Directions »
Search the data below for the word "bedside" and report how many lines contain it. Nothing but the number is needed.
-=-=-=-=-
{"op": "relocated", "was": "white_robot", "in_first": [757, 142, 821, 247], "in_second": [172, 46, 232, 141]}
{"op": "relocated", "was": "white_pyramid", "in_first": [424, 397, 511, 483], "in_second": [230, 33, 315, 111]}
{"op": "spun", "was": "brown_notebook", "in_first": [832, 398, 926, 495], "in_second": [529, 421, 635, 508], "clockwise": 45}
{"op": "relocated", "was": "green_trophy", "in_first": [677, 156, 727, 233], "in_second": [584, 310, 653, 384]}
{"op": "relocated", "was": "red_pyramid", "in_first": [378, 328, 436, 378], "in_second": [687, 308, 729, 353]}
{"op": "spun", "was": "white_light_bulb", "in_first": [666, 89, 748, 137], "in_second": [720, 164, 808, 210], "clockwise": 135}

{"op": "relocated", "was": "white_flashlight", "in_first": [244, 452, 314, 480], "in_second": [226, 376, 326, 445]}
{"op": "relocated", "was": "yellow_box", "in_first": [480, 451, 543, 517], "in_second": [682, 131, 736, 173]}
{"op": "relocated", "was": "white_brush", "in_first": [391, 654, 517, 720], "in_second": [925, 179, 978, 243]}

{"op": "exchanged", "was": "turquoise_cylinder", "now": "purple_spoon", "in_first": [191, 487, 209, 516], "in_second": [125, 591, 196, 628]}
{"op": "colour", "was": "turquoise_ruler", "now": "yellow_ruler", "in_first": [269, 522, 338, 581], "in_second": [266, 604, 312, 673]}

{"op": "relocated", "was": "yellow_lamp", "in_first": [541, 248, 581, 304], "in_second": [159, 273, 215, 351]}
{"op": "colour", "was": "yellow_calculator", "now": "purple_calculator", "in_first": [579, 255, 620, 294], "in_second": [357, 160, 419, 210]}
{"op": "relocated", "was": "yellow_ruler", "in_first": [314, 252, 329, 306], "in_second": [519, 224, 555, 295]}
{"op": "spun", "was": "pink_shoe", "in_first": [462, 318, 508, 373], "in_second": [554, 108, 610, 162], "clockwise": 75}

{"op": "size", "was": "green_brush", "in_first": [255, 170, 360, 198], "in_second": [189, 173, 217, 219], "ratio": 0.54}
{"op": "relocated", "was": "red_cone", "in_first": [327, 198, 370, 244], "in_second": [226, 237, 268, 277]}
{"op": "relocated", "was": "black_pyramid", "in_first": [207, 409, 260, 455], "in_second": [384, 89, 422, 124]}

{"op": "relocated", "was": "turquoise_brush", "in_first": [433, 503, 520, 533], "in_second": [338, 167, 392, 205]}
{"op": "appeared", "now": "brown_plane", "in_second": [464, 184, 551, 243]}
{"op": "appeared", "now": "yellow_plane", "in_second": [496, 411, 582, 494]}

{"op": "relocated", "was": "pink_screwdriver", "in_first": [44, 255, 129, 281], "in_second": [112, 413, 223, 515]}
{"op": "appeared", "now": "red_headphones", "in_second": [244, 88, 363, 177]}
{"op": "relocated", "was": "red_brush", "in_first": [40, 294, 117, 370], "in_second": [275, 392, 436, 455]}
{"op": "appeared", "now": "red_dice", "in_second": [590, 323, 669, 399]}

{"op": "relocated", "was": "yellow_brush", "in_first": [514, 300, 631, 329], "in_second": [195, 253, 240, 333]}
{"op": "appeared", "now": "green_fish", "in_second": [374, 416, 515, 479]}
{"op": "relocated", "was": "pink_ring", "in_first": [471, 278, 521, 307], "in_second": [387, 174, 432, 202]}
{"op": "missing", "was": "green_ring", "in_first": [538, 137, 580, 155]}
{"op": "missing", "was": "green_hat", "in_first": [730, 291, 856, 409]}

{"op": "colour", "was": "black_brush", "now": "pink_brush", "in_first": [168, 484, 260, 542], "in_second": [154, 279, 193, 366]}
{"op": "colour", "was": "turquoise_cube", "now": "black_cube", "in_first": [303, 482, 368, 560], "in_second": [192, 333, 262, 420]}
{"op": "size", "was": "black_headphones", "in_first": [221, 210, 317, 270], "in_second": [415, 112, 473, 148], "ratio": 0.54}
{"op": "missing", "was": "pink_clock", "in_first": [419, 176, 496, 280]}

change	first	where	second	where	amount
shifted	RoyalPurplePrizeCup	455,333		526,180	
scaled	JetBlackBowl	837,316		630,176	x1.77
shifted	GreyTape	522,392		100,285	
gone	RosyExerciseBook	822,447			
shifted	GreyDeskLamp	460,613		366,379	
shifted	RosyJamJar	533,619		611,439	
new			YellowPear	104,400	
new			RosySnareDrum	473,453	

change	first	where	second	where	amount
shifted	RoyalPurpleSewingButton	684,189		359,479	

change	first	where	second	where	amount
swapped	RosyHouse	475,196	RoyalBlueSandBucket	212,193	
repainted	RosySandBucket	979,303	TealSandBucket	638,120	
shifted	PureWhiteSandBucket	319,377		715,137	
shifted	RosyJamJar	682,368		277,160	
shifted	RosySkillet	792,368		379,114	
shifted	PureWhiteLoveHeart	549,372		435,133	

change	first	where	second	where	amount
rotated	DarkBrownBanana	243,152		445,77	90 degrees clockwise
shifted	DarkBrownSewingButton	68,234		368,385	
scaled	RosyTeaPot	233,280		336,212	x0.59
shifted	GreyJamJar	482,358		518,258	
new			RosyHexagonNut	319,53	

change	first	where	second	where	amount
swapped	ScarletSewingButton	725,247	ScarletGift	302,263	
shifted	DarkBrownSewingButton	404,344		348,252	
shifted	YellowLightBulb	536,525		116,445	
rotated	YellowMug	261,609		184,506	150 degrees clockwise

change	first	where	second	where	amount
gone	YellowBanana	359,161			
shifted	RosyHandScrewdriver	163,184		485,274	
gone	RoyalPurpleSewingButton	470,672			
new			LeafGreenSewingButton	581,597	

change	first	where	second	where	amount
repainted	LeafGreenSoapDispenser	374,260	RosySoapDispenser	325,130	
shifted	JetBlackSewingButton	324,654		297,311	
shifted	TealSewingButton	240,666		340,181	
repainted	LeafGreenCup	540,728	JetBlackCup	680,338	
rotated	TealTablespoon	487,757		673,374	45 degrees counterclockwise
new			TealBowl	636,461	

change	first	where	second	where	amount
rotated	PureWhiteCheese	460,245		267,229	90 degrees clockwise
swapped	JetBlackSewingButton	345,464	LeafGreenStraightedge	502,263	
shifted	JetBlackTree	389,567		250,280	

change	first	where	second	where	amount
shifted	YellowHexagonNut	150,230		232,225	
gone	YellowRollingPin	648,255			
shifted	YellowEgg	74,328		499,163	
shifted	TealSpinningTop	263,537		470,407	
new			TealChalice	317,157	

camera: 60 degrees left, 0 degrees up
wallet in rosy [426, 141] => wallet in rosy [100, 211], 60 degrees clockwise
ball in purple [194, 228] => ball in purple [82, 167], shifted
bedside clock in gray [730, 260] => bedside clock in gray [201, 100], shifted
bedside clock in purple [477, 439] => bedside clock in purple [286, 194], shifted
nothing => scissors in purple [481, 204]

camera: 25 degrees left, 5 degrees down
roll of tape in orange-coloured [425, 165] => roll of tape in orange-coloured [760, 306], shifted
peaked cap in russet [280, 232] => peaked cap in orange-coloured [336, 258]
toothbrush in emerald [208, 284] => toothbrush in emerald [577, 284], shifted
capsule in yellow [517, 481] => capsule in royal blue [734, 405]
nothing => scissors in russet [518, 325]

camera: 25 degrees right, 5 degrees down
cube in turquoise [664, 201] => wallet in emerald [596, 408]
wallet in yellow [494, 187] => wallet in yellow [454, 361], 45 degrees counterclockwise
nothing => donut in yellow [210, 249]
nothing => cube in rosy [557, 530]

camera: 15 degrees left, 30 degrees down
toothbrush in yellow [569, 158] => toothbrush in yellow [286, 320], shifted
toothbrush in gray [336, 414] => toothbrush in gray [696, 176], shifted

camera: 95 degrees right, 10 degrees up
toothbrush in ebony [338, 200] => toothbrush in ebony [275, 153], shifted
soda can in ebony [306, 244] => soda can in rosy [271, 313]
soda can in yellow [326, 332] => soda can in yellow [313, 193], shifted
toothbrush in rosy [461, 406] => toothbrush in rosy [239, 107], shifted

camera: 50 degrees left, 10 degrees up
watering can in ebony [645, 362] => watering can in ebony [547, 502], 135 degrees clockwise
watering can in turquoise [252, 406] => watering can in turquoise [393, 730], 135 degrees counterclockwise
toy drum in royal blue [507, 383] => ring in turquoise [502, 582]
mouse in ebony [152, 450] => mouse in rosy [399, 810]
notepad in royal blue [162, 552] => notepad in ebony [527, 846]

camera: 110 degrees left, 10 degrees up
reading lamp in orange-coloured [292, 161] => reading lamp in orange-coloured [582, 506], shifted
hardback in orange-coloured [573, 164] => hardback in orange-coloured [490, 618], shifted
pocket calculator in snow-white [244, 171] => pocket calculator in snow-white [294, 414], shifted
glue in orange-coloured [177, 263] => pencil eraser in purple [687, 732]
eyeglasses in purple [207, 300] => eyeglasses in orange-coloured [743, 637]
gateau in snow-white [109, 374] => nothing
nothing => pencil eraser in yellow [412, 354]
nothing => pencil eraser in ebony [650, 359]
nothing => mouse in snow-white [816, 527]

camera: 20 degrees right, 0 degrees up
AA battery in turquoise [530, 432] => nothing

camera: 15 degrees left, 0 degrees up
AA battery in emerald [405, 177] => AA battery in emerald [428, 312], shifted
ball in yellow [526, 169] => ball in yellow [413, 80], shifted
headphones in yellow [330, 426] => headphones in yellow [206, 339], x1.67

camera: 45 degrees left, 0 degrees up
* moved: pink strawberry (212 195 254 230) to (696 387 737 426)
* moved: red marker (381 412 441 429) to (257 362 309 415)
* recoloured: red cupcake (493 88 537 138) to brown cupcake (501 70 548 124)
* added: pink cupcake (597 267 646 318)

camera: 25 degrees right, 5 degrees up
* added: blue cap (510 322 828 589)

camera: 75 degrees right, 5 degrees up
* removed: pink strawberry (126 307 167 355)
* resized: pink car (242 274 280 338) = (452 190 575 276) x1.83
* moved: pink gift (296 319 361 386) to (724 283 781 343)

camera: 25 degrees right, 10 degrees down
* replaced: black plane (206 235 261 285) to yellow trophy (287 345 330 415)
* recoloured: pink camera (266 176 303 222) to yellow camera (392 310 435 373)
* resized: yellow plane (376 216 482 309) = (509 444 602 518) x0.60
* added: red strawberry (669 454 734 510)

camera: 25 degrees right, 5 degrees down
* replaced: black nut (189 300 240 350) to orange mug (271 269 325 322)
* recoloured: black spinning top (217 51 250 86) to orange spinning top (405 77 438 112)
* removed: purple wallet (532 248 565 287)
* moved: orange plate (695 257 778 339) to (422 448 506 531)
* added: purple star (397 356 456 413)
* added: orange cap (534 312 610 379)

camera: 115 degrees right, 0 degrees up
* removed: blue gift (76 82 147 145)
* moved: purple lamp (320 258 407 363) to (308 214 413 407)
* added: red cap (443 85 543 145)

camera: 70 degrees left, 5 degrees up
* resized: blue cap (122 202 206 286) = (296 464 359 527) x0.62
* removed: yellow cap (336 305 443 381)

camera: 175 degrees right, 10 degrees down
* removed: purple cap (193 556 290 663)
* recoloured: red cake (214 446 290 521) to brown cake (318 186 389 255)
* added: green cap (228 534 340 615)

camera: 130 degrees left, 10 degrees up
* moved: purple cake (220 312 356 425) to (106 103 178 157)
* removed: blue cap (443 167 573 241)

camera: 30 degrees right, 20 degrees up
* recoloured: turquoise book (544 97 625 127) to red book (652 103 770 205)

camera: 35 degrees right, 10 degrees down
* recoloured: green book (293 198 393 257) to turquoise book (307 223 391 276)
-=-=-=-=-
Result »
2